(Task directions) Out of the material that follows, write out exactly the lines from the line with "(434, 170) = (415, 152): grey" to the line with "(496, 291) = (546, 112): grey", both ends included, and no others.

(Source material)
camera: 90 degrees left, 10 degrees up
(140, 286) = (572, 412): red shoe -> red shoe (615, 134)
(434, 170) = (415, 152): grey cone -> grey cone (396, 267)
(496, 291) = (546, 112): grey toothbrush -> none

---

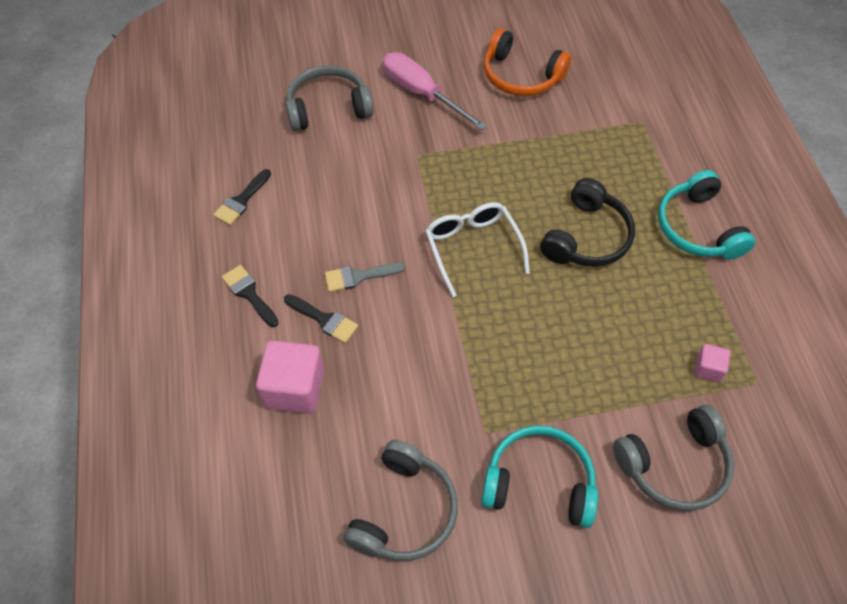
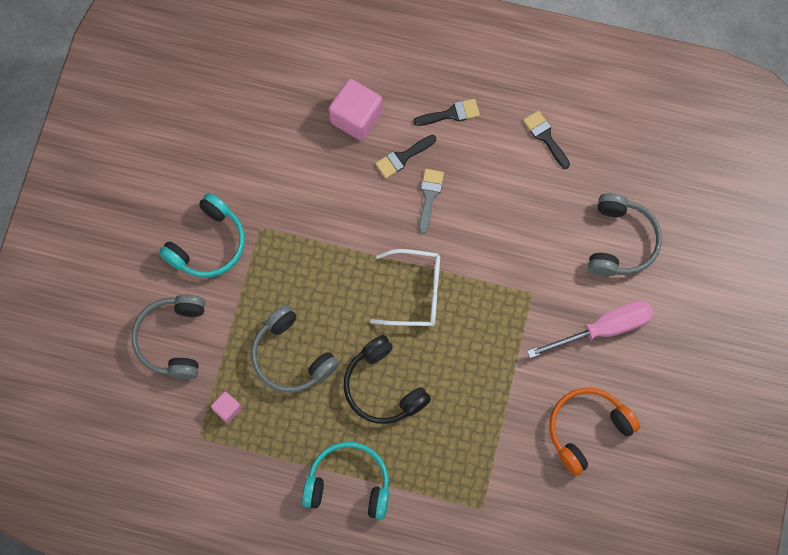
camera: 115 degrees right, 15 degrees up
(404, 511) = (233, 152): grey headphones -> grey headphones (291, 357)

(Result of this exercise)
(434, 170) = (415, 152): grey cone -> grey cone (396, 267)
(496, 291) = (546, 112): grey toothbrush -> none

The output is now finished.